Exact copies of the lines from the one holding "[(343,46),(333,56),(368,94),(388,75),(357,43),(348,52),(343,46)]" through the last line of the entries below are to be printed, with pictures omitted.

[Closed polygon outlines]
━━━━━━━━━━━━━━━━

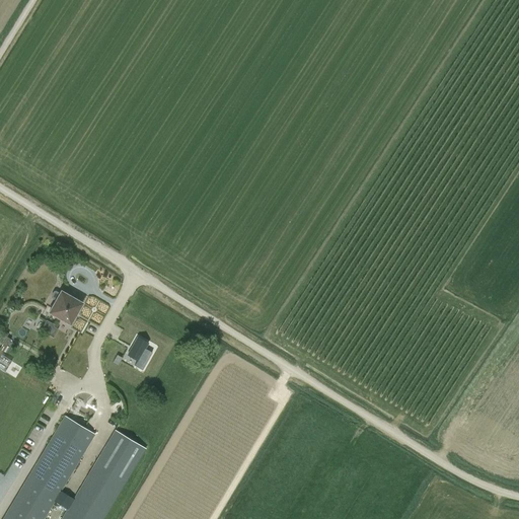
[(56,291),(54,291),(51,296),(52,298),(56,300),(49,312),(70,324),(82,303),(61,291),(60,293),(56,291)]
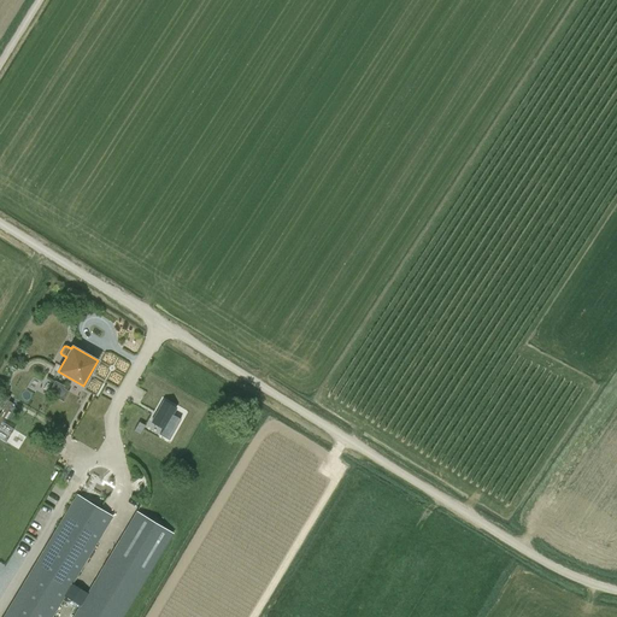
[(64,386),(54,381),(48,392),(63,400),(69,392),(63,388),(64,386)]
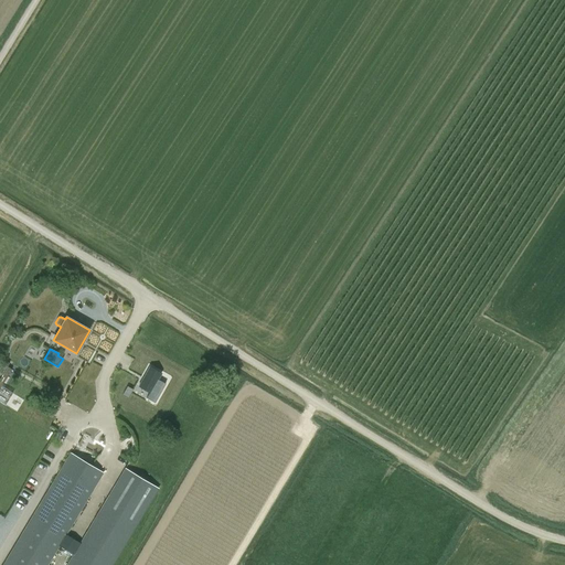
[(0,388),(1,387),(12,370),(7,366),(9,363),(4,361),(0,368),(0,373),(2,375),(0,379),(0,388)]
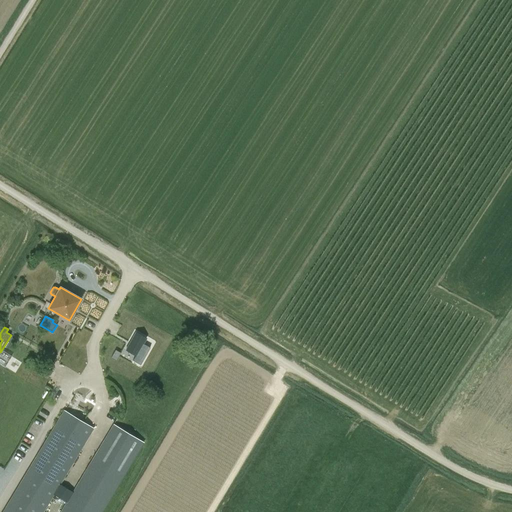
[(147,338),(135,332),(126,348),(135,352),(132,359),(142,364),(151,348),(143,343),(147,338)]
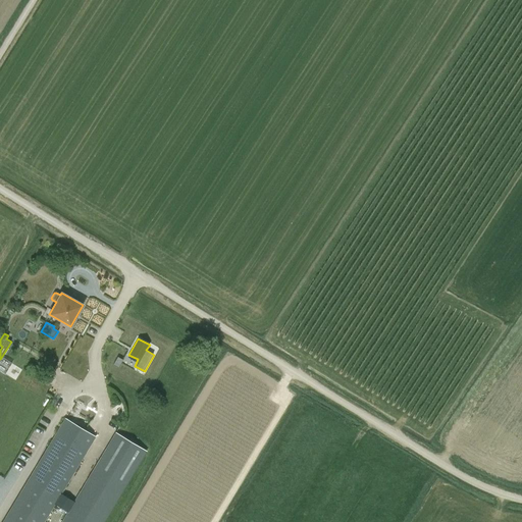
[(118,367),(122,360),(117,357),(113,364),(118,367)]
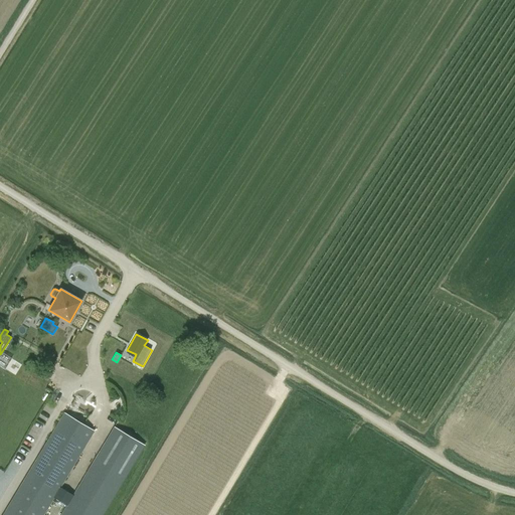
[(102,514),(121,483),(144,445),(113,426),(78,483),(72,495),(60,487),(62,483),(94,431),(63,412),(20,483),(1,514),(43,514),(53,498),(65,505),(59,514),(102,514)]
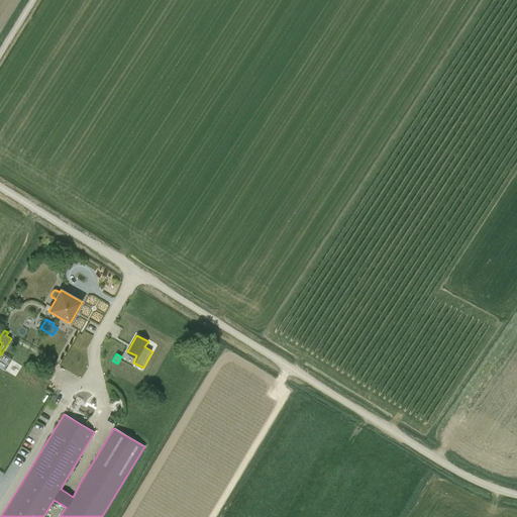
All buildings are outlined.
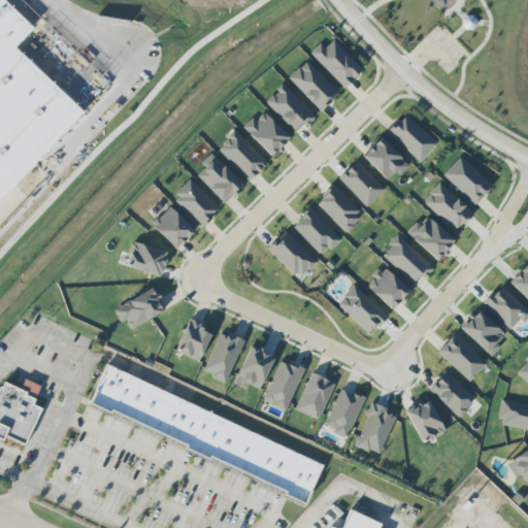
[(0,0),(0,197),(80,111),(12,45),(31,26),(0,0)]
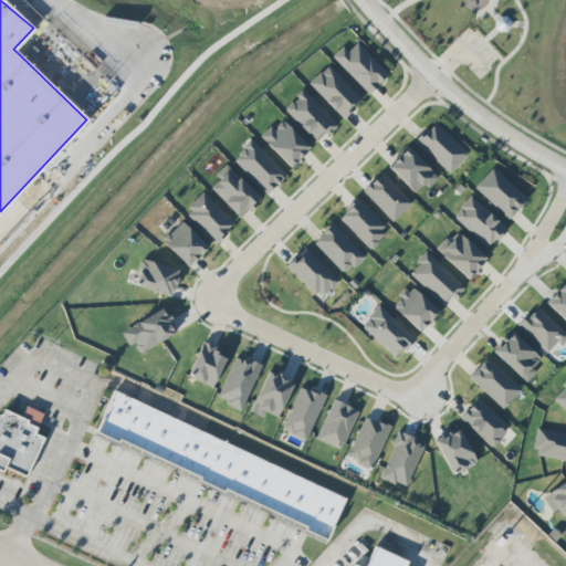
[(343,46),(333,56),(368,94),(388,75),(357,43),(348,52),(343,46)]
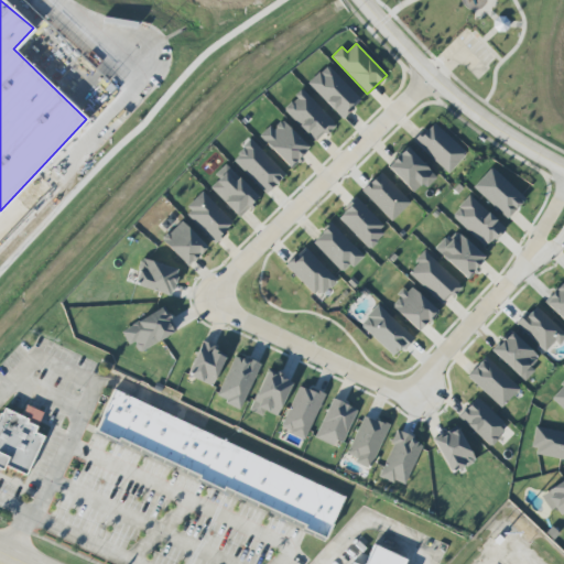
[(342,119),(361,100),(327,65),(307,84),(342,119)]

━━━━━━━━━━━━━━━━

» **ANSWER TO THIS PROBLEM**
[(343,46),(333,56),(368,94),(388,75),(357,43),(348,52),(343,46)]
[(342,119),(361,100),(327,65),(307,84),(342,119)]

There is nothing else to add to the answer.